[Stored items]
━━━

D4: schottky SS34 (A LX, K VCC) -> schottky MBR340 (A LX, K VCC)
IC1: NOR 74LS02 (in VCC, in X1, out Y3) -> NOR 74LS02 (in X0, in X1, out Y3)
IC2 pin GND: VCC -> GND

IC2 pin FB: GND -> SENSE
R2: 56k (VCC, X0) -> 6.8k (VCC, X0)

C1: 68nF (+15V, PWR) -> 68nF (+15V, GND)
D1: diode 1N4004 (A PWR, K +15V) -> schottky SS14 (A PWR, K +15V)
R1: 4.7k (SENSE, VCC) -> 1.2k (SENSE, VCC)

━━━

◆ Problem statement: From the lines above, copy those that contain the word "schottky".

◆ Result of this exercise:
D4: schottky SS34 (A LX, K VCC) -> schottky MBR340 (A LX, K VCC)
D1: diode 1N4004 (A PWR, K +15V) -> schottky SS14 (A PWR, K +15V)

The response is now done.